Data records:
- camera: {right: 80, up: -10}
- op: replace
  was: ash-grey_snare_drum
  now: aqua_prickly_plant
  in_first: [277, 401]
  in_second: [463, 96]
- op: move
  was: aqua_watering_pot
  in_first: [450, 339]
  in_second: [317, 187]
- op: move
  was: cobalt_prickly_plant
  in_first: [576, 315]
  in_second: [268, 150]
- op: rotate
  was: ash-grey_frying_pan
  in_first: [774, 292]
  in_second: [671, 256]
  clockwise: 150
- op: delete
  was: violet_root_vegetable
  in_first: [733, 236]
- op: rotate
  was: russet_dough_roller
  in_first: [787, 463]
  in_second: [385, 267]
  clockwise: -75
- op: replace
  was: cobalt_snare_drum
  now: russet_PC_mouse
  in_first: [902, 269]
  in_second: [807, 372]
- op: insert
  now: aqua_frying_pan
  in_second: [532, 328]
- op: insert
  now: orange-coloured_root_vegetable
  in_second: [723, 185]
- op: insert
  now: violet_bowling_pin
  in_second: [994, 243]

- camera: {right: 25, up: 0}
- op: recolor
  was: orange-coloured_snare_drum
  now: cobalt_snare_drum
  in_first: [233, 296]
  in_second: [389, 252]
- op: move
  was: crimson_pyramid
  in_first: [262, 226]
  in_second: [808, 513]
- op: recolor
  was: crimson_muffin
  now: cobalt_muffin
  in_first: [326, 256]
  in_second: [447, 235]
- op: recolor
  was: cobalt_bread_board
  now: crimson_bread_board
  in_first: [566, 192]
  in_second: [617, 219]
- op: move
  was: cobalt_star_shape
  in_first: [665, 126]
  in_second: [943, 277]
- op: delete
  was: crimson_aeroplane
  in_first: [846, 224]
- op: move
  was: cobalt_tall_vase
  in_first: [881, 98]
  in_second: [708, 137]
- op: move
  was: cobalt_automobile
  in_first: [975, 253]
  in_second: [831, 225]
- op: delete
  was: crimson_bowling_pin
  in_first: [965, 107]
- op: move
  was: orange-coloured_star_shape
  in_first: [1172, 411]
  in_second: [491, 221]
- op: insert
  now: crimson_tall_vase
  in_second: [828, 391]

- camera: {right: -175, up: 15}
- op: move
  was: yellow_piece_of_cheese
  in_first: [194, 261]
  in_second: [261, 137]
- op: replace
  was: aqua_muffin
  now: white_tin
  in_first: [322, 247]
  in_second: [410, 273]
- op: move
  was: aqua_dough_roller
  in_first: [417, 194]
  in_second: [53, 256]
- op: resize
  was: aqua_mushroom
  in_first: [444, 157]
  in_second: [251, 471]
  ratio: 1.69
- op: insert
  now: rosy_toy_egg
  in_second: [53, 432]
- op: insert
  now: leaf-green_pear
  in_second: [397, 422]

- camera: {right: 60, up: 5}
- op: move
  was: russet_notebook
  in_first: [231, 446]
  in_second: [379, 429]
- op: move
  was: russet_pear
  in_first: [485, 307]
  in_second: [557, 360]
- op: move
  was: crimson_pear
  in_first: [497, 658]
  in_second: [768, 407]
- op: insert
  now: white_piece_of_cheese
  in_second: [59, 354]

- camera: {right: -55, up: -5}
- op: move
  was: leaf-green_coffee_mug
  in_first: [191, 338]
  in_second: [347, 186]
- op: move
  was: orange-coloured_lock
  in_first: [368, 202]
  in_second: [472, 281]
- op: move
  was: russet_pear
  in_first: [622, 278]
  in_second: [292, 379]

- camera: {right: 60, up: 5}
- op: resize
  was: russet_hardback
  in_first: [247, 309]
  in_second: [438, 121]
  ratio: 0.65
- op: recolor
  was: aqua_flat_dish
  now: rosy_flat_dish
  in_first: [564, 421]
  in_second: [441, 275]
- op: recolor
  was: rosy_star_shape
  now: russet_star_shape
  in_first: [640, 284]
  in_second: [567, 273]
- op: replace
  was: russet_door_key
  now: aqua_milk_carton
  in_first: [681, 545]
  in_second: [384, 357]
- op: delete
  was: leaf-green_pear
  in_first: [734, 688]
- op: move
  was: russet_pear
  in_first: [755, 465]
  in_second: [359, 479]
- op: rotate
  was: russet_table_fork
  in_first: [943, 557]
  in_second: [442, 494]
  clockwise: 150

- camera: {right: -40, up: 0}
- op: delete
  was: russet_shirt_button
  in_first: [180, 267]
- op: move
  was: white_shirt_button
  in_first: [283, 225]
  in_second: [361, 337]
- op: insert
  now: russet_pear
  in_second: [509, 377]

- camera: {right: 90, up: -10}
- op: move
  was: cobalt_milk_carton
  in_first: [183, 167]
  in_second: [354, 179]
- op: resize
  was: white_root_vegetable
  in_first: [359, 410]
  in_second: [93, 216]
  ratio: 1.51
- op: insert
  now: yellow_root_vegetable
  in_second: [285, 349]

Exercise: Nothing should be dropped or changed, so repeat all of the entries exactly.

Solution to the problem:
- camera: {right: 80, up: -10}
- op: replace
  was: ash-grey_snare_drum
  now: aqua_prickly_plant
  in_first: [277, 401]
  in_second: [463, 96]
- op: move
  was: aqua_watering_pot
  in_first: [450, 339]
  in_second: [317, 187]
- op: move
  was: cobalt_prickly_plant
  in_first: [576, 315]
  in_second: [268, 150]
- op: rotate
  was: ash-grey_frying_pan
  in_first: [774, 292]
  in_second: [671, 256]
  clockwise: 150
- op: delete
  was: violet_root_vegetable
  in_first: [733, 236]
- op: rotate
  was: russet_dough_roller
  in_first: [787, 463]
  in_second: [385, 267]
  clockwise: -75
- op: replace
  was: cobalt_snare_drum
  now: russet_PC_mouse
  in_first: [902, 269]
  in_second: [807, 372]
- op: insert
  now: aqua_frying_pan
  in_second: [532, 328]
- op: insert
  now: orange-coloured_root_vegetable
  in_second: [723, 185]
- op: insert
  now: violet_bowling_pin
  in_second: [994, 243]

- camera: {right: 25, up: 0}
- op: recolor
  was: orange-coloured_snare_drum
  now: cobalt_snare_drum
  in_first: [233, 296]
  in_second: [389, 252]
- op: move
  was: crimson_pyramid
  in_first: [262, 226]
  in_second: [808, 513]
- op: recolor
  was: crimson_muffin
  now: cobalt_muffin
  in_first: [326, 256]
  in_second: [447, 235]
- op: recolor
  was: cobalt_bread_board
  now: crimson_bread_board
  in_first: [566, 192]
  in_second: [617, 219]
- op: move
  was: cobalt_star_shape
  in_first: [665, 126]
  in_second: [943, 277]
- op: delete
  was: crimson_aeroplane
  in_first: [846, 224]
- op: move
  was: cobalt_tall_vase
  in_first: [881, 98]
  in_second: [708, 137]
- op: move
  was: cobalt_automobile
  in_first: [975, 253]
  in_second: [831, 225]
- op: delete
  was: crimson_bowling_pin
  in_first: [965, 107]
- op: move
  was: orange-coloured_star_shape
  in_first: [1172, 411]
  in_second: [491, 221]
- op: insert
  now: crimson_tall_vase
  in_second: [828, 391]

- camera: {right: -175, up: 15}
- op: move
  was: yellow_piece_of_cheese
  in_first: [194, 261]
  in_second: [261, 137]
- op: replace
  was: aqua_muffin
  now: white_tin
  in_first: [322, 247]
  in_second: [410, 273]
- op: move
  was: aqua_dough_roller
  in_first: [417, 194]
  in_second: [53, 256]
- op: resize
  was: aqua_mushroom
  in_first: [444, 157]
  in_second: [251, 471]
  ratio: 1.69
- op: insert
  now: rosy_toy_egg
  in_second: [53, 432]
- op: insert
  now: leaf-green_pear
  in_second: [397, 422]

- camera: {right: 60, up: 5}
- op: move
  was: russet_notebook
  in_first: [231, 446]
  in_second: [379, 429]
- op: move
  was: russet_pear
  in_first: [485, 307]
  in_second: [557, 360]
- op: move
  was: crimson_pear
  in_first: [497, 658]
  in_second: [768, 407]
- op: insert
  now: white_piece_of_cheese
  in_second: [59, 354]

- camera: {right: -55, up: -5}
- op: move
  was: leaf-green_coffee_mug
  in_first: [191, 338]
  in_second: [347, 186]
- op: move
  was: orange-coloured_lock
  in_first: [368, 202]
  in_second: [472, 281]
- op: move
  was: russet_pear
  in_first: [622, 278]
  in_second: [292, 379]

- camera: {right: 60, up: 5}
- op: resize
  was: russet_hardback
  in_first: [247, 309]
  in_second: [438, 121]
  ratio: 0.65
- op: recolor
  was: aqua_flat_dish
  now: rosy_flat_dish
  in_first: [564, 421]
  in_second: [441, 275]
- op: recolor
  was: rosy_star_shape
  now: russet_star_shape
  in_first: [640, 284]
  in_second: [567, 273]
- op: replace
  was: russet_door_key
  now: aqua_milk_carton
  in_first: [681, 545]
  in_second: [384, 357]
- op: delete
  was: leaf-green_pear
  in_first: [734, 688]
- op: move
  was: russet_pear
  in_first: [755, 465]
  in_second: [359, 479]
- op: rotate
  was: russet_table_fork
  in_first: [943, 557]
  in_second: [442, 494]
  clockwise: 150

- camera: {right: -40, up: 0}
- op: delete
  was: russet_shirt_button
  in_first: [180, 267]
- op: move
  was: white_shirt_button
  in_first: [283, 225]
  in_second: [361, 337]
- op: insert
  now: russet_pear
  in_second: [509, 377]

- camera: {right: 90, up: -10}
- op: move
  was: cobalt_milk_carton
  in_first: [183, 167]
  in_second: [354, 179]
- op: resize
  was: white_root_vegetable
  in_first: [359, 410]
  in_second: [93, 216]
  ratio: 1.51
- op: insert
  now: yellow_root_vegetable
  in_second: [285, 349]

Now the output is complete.